Work item
In the entries below, find the line containing "R8: 22k (N_28, VCC) -> 22k (N_4, VCC)", then copy it and every later line exactly, ending with the last line.

----- Material shown

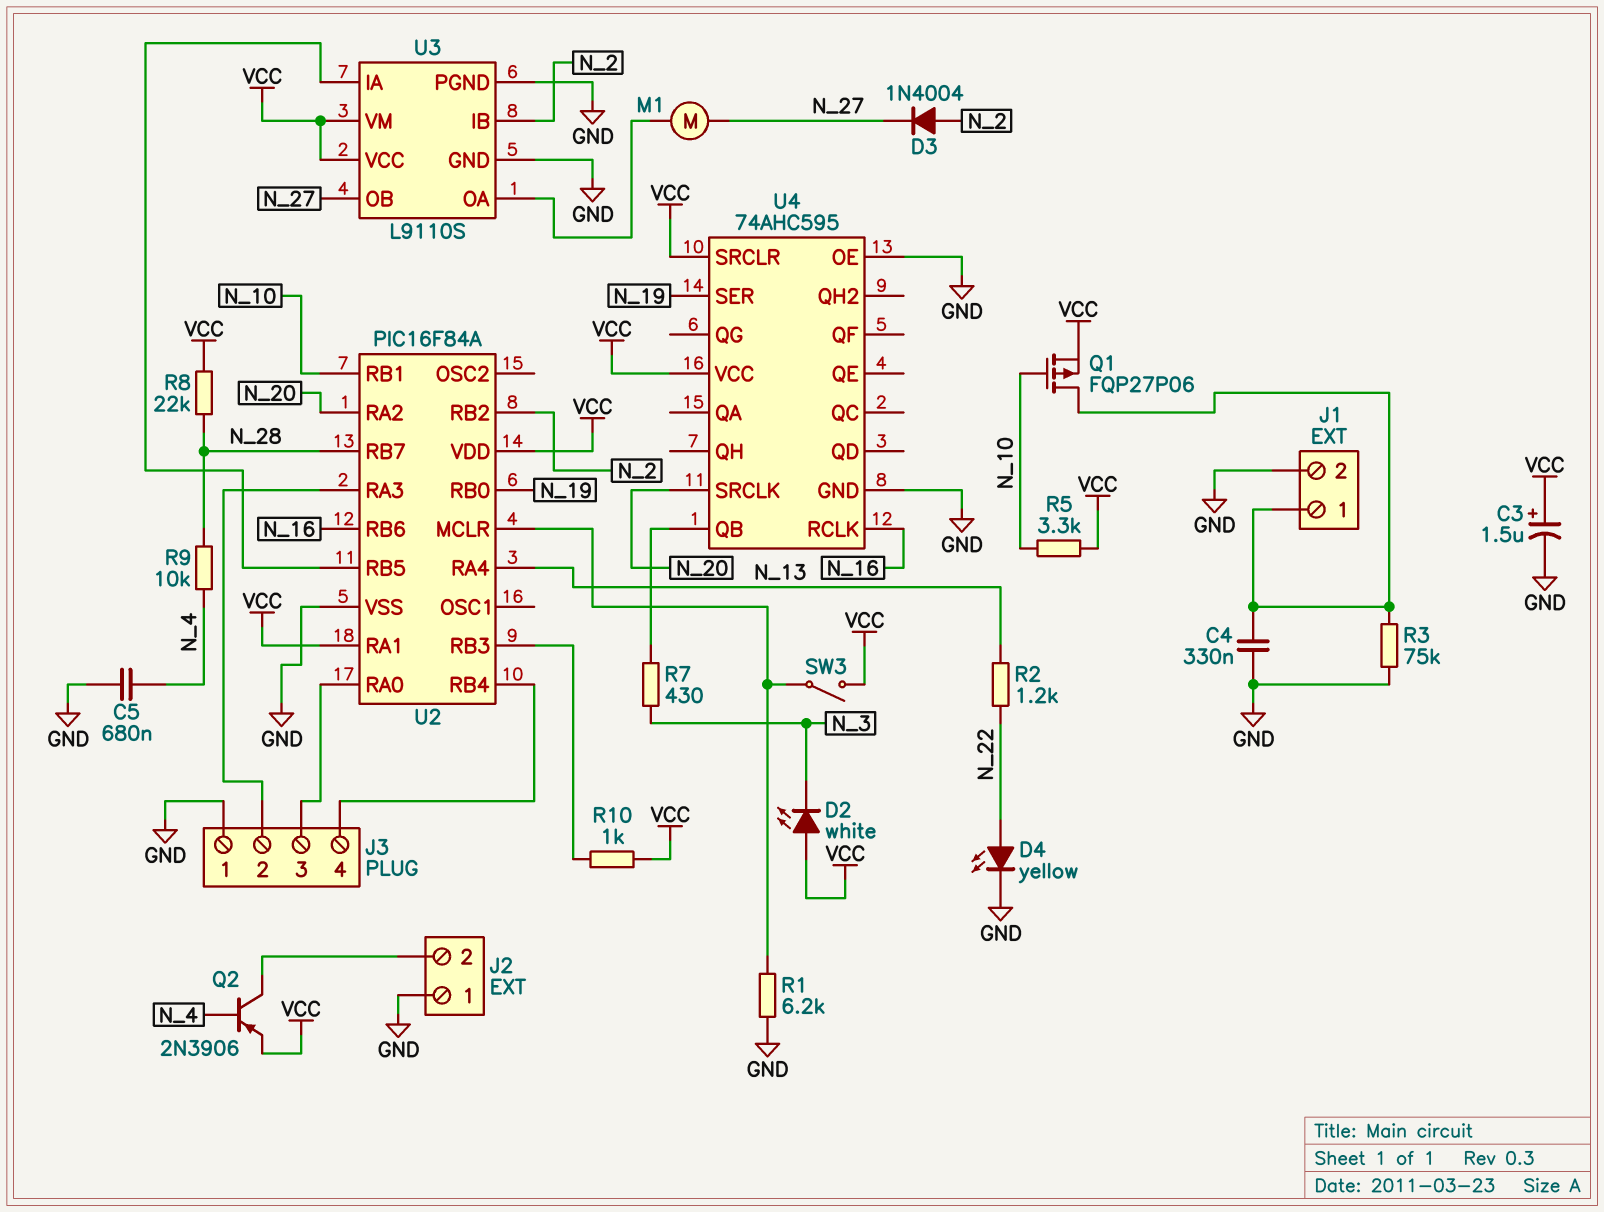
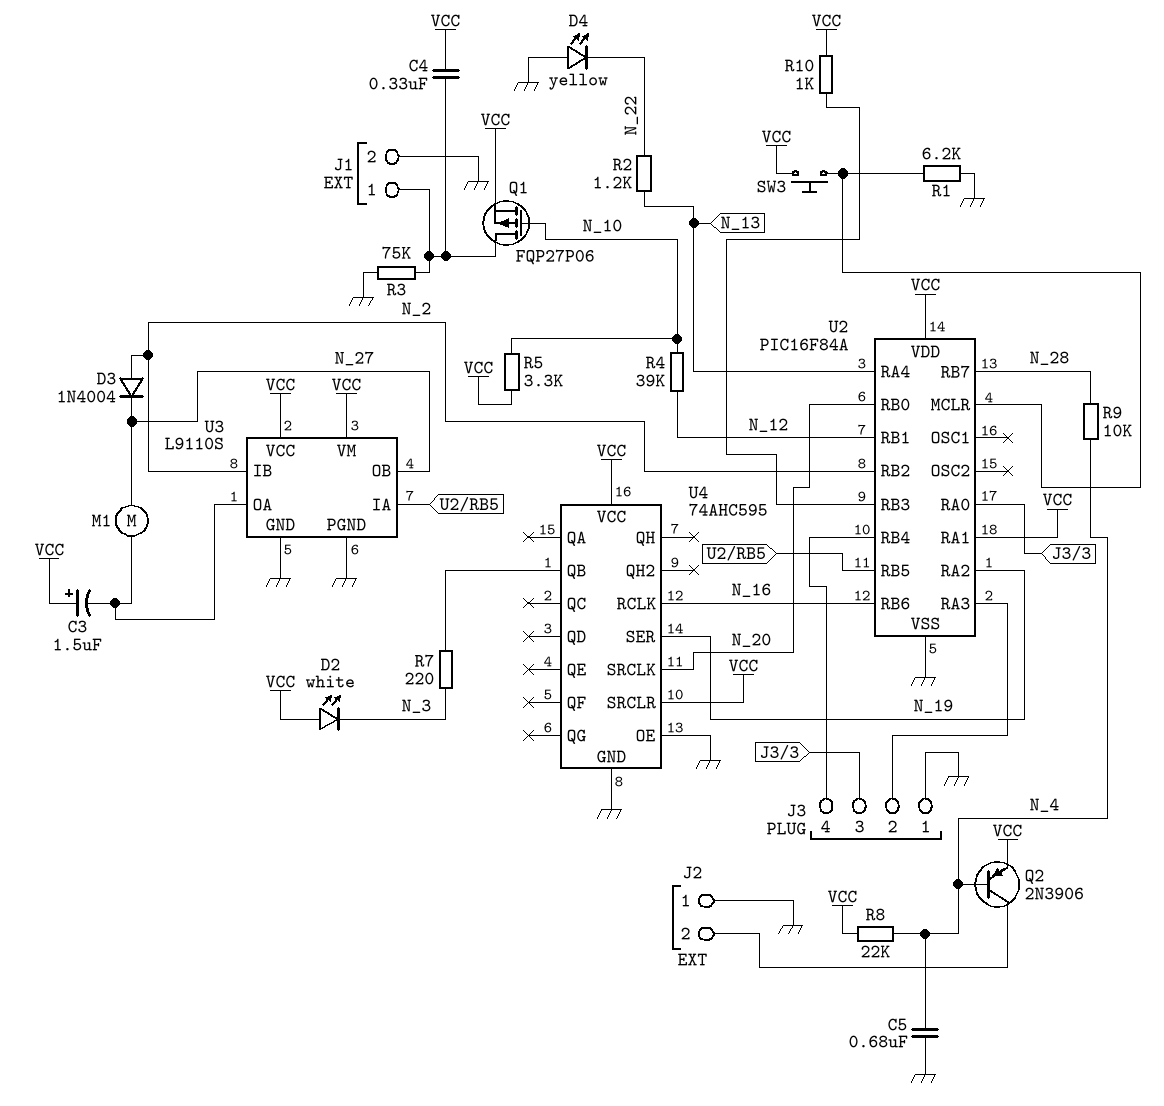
C3: 1.5uF (plus VCC, minus GND) -> 1.5uF (plus VCC, minus U3/OA)
C4: 330nF (GND, J1/1) -> 330nF (J1/1, VCC)
D4: LED yellow (A N_22, K GND) -> LED yellow (A GND, K N_22)
R4: none -> 39k (N_10, N_12)
R7: 430 (N_3, U4/QB) -> 220 (N_3, U4/QB)
R8: 22k (N_28, VCC) -> 22k (N_4, VCC)
SW3: switch (U2/MCLR, VCC) -> button (U2/MCLR, VCC)
U2 pin RA2: N_20 -> N_19
U2 pin RB0: N_19 -> N_20
U2 pin RB1: N_10 -> N_12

----------

Solution
R8: 22k (N_28, VCC) -> 22k (N_4, VCC)
SW3: switch (U2/MCLR, VCC) -> button (U2/MCLR, VCC)
U2 pin RA2: N_20 -> N_19
U2 pin RB0: N_19 -> N_20
U2 pin RB1: N_10 -> N_12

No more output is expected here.